- **Data supplied**
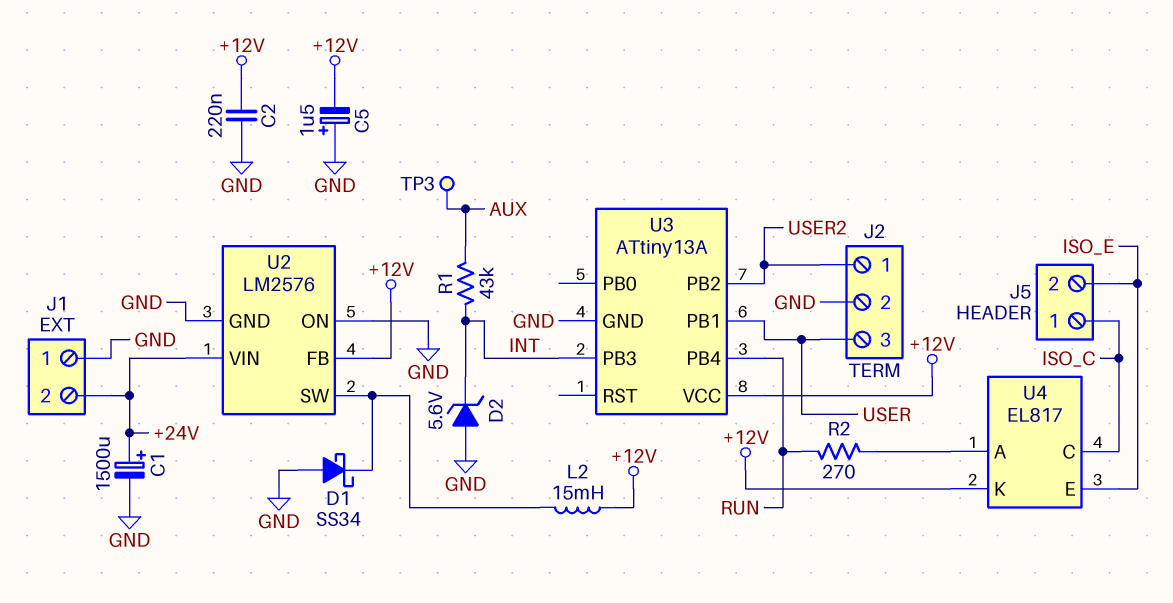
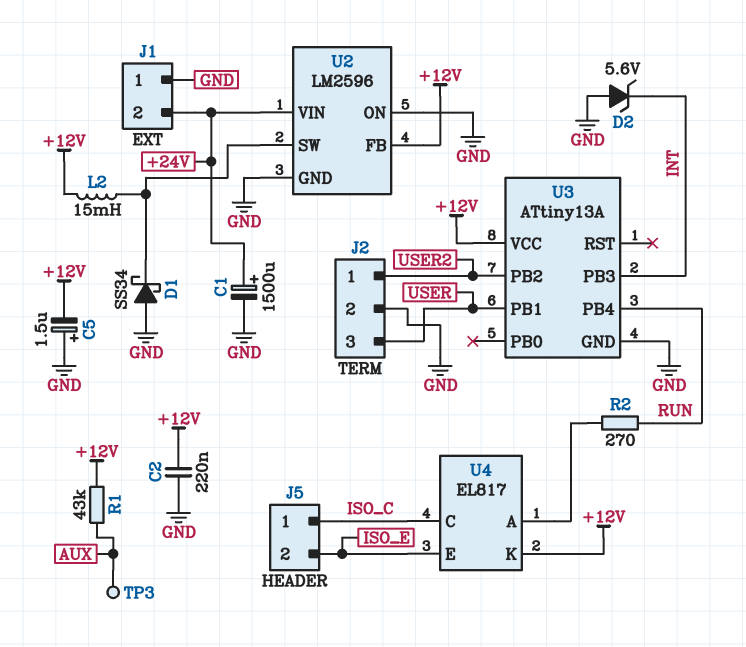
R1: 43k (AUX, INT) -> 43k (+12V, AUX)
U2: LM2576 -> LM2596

--

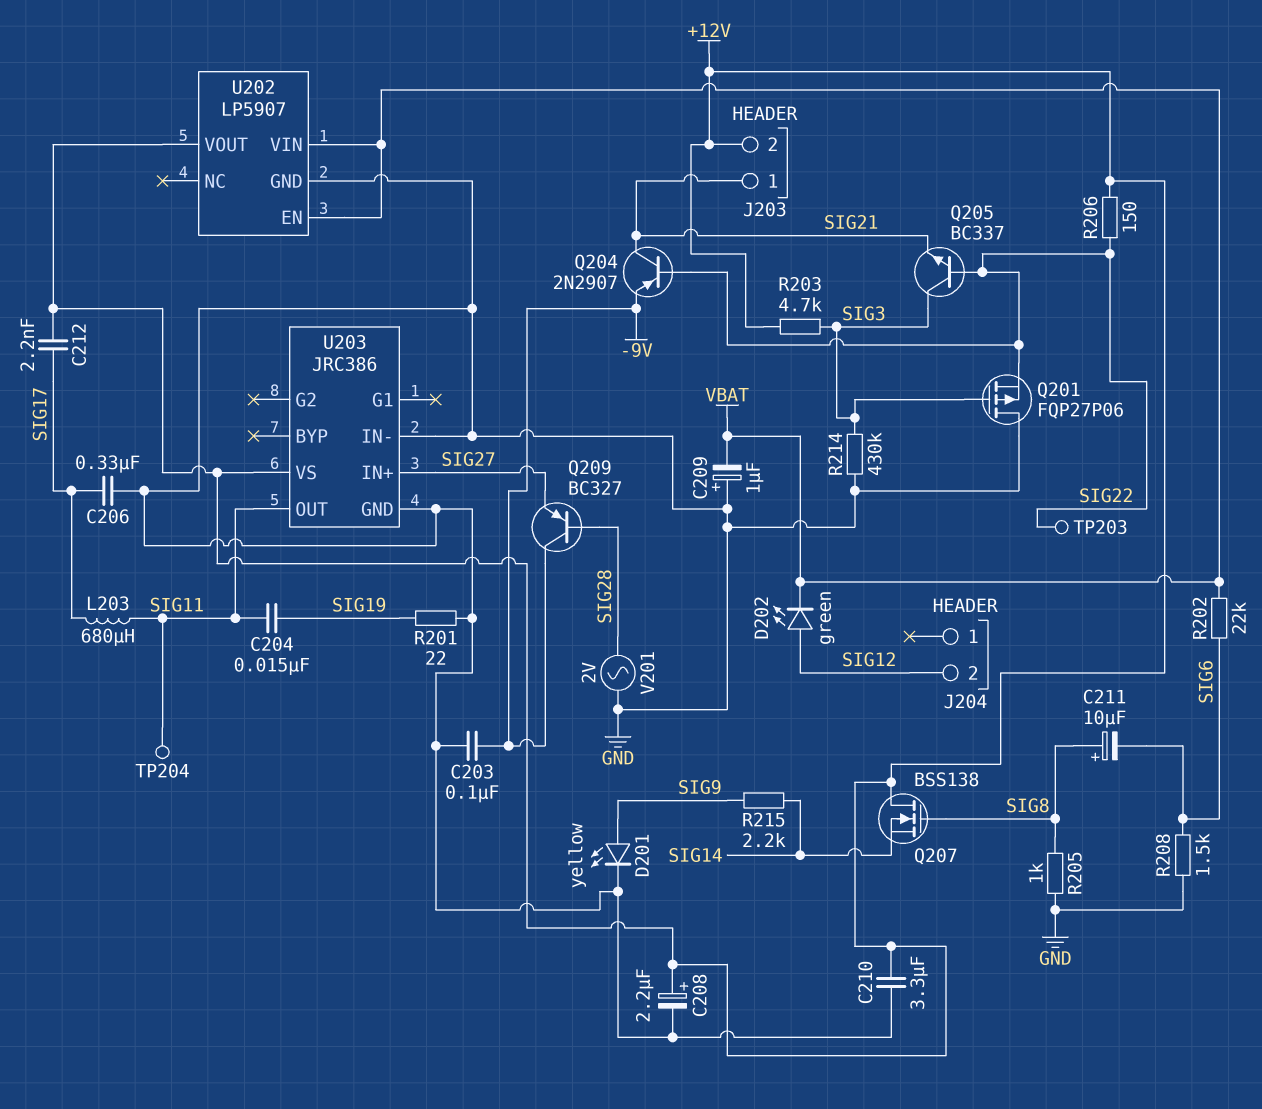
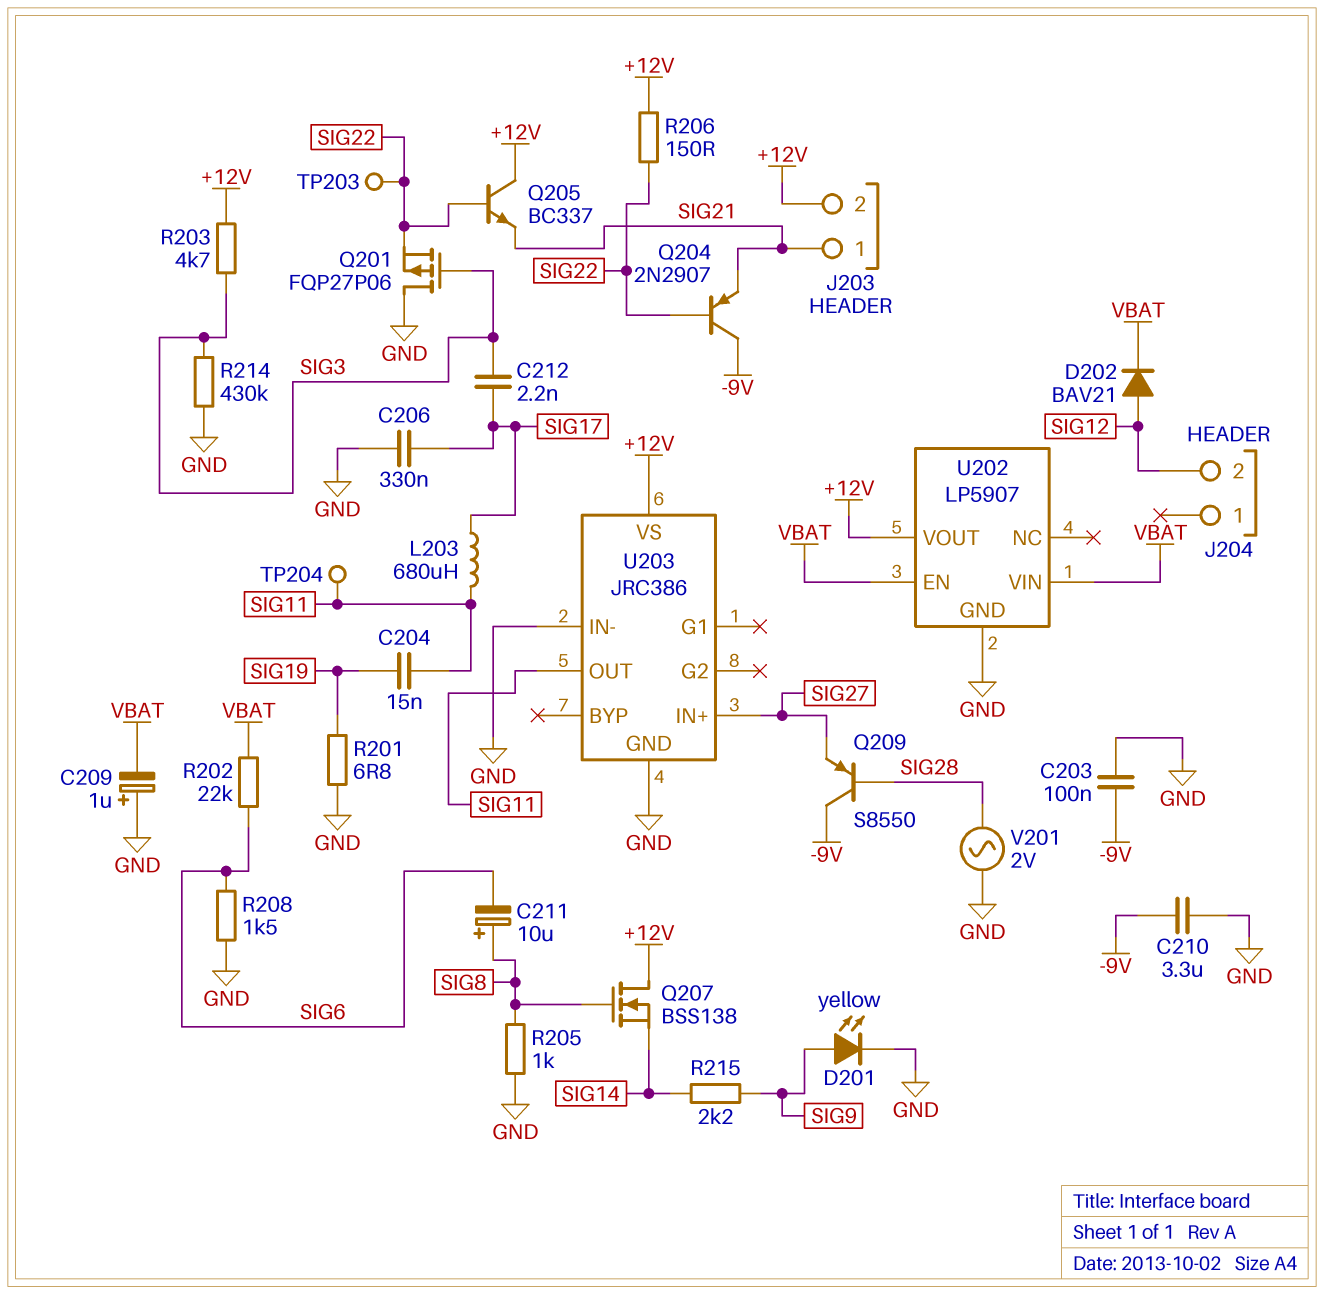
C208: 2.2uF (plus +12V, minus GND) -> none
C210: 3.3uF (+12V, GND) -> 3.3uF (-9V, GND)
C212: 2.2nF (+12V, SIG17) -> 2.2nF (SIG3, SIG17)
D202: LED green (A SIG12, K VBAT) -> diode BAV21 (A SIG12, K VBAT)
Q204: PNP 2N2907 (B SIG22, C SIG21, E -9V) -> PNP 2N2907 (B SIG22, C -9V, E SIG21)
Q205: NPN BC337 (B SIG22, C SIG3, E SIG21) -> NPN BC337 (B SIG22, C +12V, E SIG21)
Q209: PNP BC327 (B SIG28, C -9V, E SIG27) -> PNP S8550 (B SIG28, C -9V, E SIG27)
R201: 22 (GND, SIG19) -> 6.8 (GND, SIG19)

- **Activity**
Write out only the lines that run from the line containing "C208: 2.2uF (plus +12V, minus GND) -> none" through the line containing "Q205: NPN BC337", both included, exactly as they appear above.

- **Reply**
C208: 2.2uF (plus +12V, minus GND) -> none
C210: 3.3uF (+12V, GND) -> 3.3uF (-9V, GND)
C212: 2.2nF (+12V, SIG17) -> 2.2nF (SIG3, SIG17)
D202: LED green (A SIG12, K VBAT) -> diode BAV21 (A SIG12, K VBAT)
Q204: PNP 2N2907 (B SIG22, C SIG21, E -9V) -> PNP 2N2907 (B SIG22, C -9V, E SIG21)
Q205: NPN BC337 (B SIG22, C SIG3, E SIG21) -> NPN BC337 (B SIG22, C +12V, E SIG21)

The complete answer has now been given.